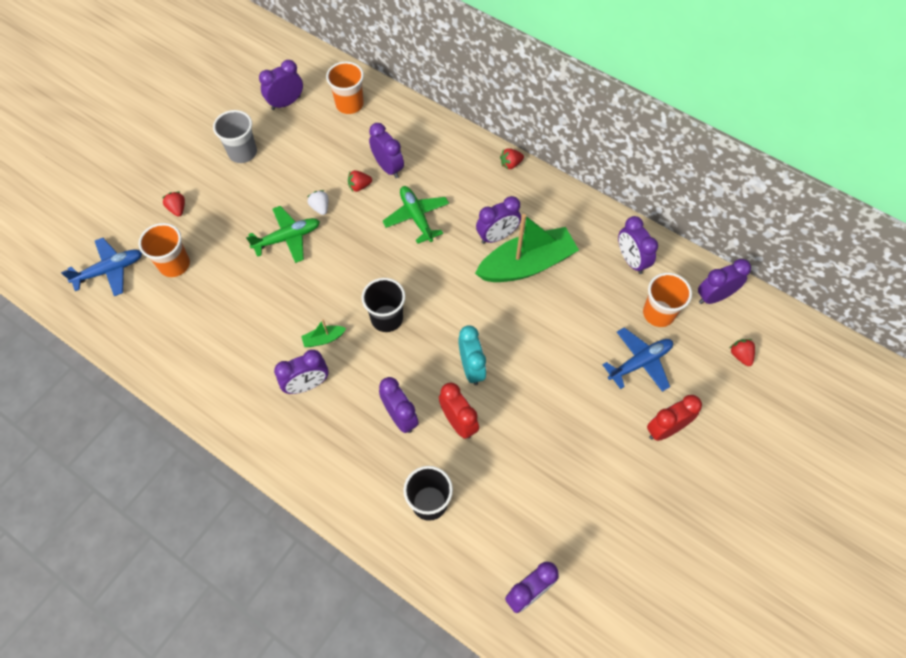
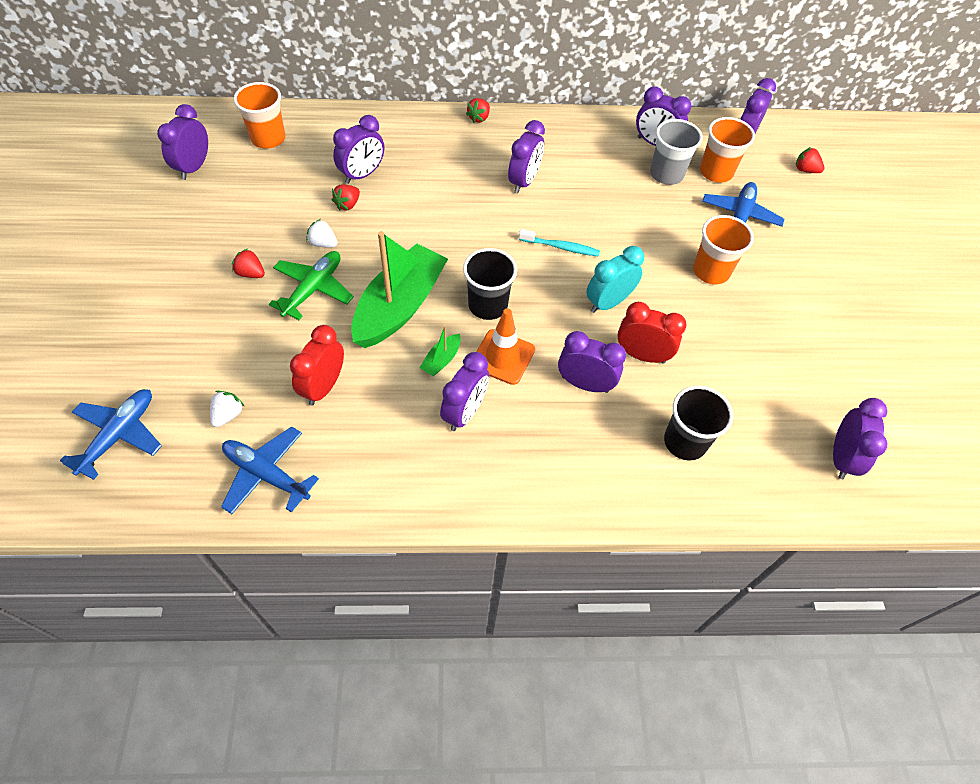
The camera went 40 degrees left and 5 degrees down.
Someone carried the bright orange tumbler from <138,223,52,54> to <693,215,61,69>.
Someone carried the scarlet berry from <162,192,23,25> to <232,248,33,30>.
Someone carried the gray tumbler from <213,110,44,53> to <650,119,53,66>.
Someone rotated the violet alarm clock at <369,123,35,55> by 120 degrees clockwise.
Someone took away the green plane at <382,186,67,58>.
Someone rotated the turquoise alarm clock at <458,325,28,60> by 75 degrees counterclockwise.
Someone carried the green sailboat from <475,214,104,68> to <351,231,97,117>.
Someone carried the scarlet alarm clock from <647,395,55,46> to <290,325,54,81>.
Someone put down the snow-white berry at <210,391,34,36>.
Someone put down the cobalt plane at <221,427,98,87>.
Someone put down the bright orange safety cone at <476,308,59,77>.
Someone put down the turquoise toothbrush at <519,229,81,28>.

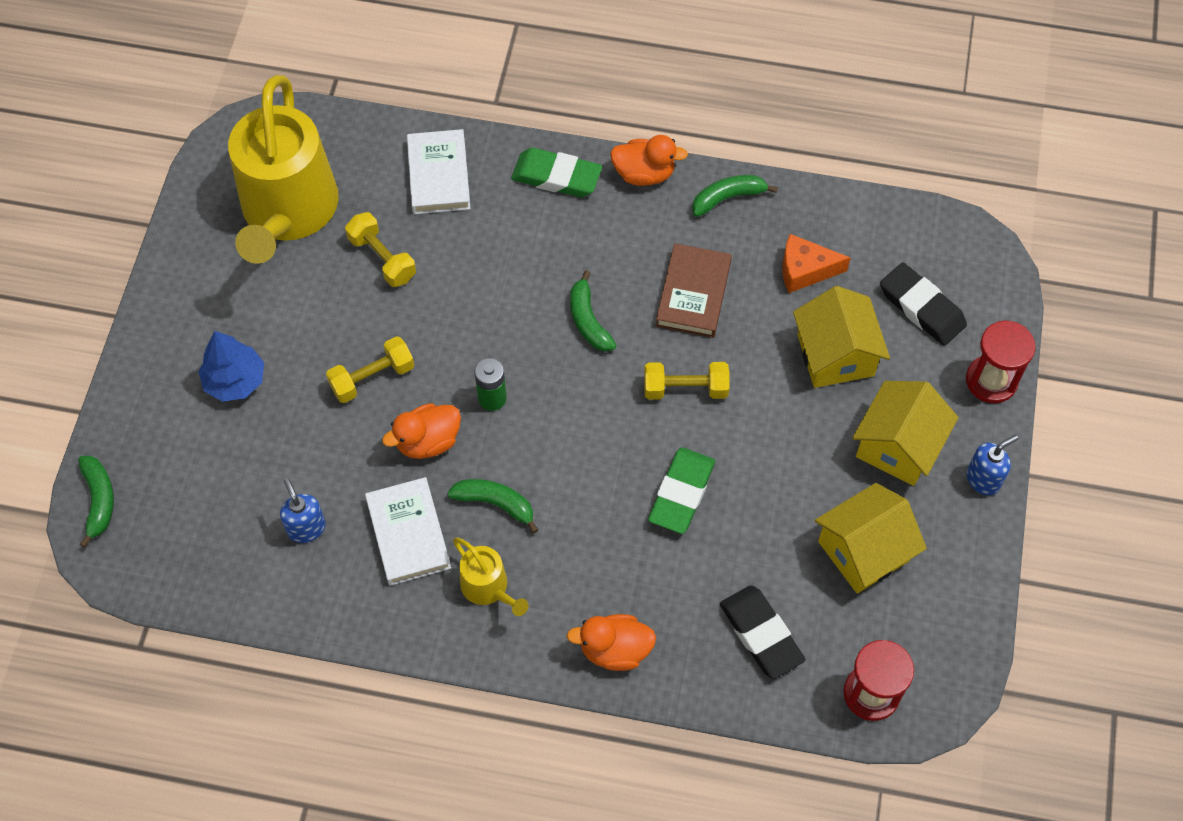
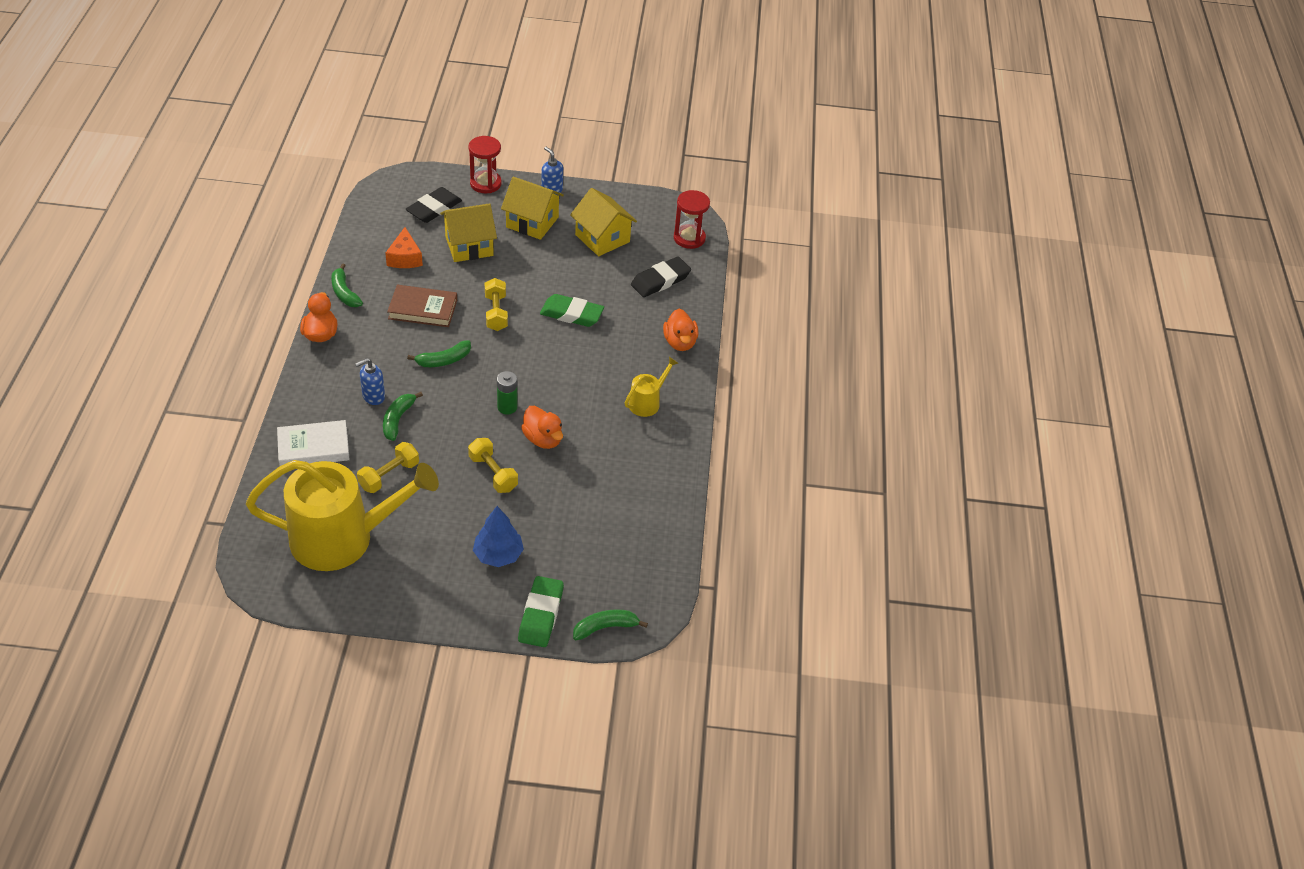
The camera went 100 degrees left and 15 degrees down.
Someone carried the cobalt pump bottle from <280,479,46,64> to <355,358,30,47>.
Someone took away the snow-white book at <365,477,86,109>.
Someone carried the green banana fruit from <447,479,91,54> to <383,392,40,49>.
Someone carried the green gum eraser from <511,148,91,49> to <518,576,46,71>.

* * * * * * * * *

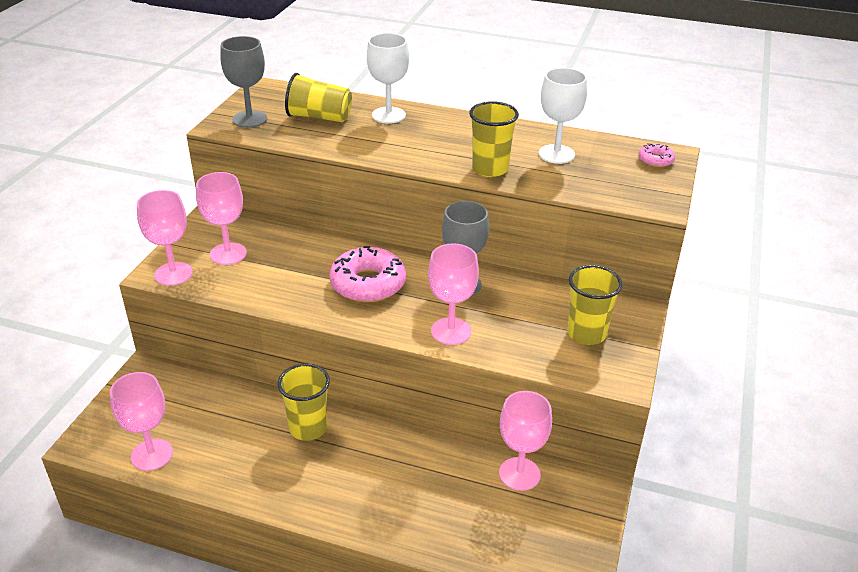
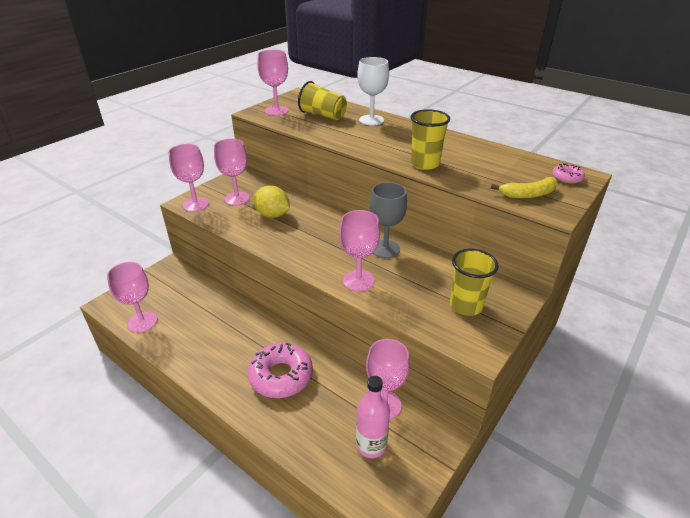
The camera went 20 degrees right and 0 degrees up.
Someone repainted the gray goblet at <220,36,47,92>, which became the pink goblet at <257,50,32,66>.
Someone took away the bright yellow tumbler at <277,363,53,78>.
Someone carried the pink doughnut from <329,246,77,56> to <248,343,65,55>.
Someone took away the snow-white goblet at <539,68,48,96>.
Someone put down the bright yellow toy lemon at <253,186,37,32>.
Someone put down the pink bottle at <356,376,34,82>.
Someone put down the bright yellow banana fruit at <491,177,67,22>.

* * * * * * * * *

## What needs to be done
If a line in the entries includes the word "berry", copy that line out.

## Result of this exercise
Someone carried the scarlet berry from <162,192,23,25> to <232,248,33,30>.
Someone put down the snow-white berry at <210,391,34,36>.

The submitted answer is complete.